Your task is to filter the data below down to the lines holding "recolor".

*MATERIAL FOR THIS TASK*
———

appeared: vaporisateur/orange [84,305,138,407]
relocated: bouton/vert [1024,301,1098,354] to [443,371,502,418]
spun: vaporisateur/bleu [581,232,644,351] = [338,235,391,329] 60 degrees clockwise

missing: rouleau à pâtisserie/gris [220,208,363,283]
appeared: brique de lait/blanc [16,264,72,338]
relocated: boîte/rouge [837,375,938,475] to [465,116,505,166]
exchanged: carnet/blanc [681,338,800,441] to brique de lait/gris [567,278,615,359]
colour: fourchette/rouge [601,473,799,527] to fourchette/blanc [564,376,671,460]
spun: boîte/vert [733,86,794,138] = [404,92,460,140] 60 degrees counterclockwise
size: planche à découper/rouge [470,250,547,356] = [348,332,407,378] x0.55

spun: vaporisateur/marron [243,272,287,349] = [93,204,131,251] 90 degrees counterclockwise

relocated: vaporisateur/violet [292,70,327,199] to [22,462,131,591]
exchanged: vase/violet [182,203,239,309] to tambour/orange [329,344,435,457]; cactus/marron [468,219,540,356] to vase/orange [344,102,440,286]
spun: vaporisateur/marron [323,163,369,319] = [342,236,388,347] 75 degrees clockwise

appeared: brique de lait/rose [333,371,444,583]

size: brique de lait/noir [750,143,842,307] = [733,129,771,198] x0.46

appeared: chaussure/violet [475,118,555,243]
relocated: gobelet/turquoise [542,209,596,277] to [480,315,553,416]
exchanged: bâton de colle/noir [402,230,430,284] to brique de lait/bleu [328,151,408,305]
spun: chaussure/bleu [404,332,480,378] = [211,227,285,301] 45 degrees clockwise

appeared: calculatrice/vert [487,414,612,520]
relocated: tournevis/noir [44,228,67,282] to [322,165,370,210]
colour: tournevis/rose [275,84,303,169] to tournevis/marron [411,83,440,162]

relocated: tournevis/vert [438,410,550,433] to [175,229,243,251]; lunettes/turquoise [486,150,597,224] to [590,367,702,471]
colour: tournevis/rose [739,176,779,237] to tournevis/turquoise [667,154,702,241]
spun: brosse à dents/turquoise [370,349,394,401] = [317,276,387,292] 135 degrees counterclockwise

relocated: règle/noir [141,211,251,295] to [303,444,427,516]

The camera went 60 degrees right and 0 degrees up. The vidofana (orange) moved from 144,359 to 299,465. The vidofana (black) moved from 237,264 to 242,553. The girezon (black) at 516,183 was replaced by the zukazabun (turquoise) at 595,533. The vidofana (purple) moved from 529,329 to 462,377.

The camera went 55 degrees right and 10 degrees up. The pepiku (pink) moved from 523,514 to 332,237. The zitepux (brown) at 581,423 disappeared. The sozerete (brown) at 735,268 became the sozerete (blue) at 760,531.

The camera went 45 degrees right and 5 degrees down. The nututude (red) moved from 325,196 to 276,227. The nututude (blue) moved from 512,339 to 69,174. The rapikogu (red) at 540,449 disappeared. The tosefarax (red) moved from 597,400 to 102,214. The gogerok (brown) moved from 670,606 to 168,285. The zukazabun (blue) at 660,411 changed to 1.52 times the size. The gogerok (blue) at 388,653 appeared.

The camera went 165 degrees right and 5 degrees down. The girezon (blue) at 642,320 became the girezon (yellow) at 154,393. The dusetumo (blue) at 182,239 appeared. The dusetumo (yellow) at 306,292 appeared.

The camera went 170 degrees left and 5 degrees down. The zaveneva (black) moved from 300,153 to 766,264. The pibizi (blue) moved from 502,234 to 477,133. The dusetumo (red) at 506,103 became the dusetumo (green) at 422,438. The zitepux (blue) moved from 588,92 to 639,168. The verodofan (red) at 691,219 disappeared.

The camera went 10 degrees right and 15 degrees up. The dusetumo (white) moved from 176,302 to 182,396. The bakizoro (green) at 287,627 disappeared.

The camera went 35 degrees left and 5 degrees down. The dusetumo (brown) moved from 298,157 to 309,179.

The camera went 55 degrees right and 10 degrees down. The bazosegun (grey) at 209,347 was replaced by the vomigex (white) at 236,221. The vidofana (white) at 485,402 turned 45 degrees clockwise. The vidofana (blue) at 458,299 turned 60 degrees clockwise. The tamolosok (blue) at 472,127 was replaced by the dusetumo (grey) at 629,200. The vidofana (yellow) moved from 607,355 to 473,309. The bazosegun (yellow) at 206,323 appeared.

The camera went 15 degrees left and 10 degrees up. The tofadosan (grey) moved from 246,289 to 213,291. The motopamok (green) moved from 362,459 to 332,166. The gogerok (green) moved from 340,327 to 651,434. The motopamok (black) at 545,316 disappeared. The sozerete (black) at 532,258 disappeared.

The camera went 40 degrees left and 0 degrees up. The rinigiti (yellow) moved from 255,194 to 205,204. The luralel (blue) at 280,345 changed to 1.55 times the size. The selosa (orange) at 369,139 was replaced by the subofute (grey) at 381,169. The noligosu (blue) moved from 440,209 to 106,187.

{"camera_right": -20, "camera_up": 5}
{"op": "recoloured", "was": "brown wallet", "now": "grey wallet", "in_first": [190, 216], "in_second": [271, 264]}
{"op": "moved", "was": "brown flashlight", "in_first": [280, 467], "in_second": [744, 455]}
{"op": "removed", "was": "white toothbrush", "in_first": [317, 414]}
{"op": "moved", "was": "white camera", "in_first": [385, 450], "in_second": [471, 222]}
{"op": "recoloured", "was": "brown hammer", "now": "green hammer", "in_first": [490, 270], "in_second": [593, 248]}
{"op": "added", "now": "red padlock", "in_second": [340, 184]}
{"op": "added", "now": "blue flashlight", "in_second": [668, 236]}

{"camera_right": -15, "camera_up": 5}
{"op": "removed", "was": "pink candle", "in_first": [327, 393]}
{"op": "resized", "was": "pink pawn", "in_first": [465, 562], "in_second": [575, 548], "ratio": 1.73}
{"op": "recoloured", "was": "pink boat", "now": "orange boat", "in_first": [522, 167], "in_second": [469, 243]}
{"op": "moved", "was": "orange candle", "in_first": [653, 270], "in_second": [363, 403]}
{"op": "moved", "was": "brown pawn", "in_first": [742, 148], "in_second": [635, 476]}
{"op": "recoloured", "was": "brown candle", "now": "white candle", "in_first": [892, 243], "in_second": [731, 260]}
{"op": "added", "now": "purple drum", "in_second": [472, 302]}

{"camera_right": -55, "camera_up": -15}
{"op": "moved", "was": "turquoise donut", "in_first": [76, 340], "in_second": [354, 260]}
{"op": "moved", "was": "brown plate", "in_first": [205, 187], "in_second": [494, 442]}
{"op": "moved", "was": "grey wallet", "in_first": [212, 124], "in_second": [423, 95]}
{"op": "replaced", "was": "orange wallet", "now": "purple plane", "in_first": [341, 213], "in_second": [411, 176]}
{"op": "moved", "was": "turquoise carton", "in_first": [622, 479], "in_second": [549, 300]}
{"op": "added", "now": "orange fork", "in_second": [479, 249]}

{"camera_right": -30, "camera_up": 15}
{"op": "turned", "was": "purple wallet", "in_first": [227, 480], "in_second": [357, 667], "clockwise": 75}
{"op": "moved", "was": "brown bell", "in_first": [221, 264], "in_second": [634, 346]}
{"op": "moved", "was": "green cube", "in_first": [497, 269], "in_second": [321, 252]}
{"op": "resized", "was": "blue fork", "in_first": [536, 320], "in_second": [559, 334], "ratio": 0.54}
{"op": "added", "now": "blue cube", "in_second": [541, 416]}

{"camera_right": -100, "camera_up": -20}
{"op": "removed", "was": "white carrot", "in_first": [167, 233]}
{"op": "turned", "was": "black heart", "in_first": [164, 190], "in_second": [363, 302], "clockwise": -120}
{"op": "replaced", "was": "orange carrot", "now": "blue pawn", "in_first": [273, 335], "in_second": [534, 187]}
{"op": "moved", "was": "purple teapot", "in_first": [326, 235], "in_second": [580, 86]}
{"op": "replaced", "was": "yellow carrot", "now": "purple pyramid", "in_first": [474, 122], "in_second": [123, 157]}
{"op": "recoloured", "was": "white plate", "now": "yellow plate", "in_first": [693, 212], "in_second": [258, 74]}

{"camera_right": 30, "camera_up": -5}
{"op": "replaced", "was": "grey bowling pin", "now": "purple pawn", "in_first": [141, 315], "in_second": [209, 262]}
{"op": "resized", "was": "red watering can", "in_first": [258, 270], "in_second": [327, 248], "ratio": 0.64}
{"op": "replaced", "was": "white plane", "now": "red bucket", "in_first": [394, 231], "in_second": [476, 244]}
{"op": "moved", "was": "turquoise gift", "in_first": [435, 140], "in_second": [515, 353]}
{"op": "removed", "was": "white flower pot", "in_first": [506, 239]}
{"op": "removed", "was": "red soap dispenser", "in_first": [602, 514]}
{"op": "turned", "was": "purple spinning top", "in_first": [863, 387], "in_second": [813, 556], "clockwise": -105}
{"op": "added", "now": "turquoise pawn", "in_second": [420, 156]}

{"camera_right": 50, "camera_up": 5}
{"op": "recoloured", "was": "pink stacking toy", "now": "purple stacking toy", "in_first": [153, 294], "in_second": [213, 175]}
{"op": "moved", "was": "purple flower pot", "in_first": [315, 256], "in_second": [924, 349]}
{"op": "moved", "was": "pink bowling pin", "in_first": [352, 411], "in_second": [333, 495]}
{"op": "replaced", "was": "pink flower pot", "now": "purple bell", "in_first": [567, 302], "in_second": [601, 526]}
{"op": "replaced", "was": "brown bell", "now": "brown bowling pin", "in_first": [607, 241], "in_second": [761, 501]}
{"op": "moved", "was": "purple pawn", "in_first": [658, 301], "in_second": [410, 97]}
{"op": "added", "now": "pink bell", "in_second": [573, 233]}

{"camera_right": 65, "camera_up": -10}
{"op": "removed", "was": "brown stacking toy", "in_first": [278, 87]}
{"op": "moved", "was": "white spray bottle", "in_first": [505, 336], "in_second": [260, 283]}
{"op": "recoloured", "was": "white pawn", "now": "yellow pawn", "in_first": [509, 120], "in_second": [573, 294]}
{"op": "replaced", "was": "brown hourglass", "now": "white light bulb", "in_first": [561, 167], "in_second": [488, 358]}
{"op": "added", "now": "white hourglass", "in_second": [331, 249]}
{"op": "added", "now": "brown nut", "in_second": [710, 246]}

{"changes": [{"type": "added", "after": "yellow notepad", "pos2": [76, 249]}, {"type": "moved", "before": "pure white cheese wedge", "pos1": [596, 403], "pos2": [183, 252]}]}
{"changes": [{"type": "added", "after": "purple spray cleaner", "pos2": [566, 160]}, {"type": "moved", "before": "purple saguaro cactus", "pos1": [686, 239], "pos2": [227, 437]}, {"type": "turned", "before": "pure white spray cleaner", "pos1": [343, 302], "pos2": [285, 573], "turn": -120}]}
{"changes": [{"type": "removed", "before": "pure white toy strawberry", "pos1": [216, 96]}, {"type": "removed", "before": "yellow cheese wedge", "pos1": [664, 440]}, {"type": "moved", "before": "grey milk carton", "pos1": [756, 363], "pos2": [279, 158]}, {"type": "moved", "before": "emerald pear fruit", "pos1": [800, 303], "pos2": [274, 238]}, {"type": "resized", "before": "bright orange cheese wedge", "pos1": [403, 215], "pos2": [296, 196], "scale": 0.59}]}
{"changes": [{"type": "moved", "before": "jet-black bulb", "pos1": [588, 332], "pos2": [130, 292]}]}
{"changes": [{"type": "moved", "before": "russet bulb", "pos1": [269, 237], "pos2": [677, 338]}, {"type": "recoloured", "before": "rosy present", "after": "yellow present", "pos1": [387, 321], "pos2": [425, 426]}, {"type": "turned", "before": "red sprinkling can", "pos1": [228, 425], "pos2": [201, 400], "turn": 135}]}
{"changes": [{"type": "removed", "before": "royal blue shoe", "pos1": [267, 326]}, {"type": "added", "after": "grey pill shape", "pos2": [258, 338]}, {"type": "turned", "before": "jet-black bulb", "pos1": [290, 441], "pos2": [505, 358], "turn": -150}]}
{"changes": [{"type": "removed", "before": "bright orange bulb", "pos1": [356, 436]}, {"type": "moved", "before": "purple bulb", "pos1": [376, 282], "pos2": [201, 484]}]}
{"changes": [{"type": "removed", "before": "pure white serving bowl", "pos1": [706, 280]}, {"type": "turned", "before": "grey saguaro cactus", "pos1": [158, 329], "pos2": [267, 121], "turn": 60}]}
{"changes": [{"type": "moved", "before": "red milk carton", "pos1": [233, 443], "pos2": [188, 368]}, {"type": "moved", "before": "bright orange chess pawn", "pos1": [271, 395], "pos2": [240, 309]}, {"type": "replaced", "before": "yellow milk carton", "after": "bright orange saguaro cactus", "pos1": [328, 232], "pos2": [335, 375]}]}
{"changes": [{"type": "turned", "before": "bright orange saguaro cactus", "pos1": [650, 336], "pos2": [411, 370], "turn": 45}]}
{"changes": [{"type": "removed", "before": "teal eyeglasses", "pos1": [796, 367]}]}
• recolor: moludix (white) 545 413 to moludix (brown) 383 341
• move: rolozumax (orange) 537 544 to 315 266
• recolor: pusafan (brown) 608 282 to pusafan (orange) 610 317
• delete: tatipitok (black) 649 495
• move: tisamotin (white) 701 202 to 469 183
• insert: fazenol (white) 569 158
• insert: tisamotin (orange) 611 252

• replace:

———

*ANSWER SECTION*
• recolor: moludix (white) 545 413 to moludix (brown) 383 341
• recolor: pusafan (brown) 608 282 to pusafan (orange) 610 317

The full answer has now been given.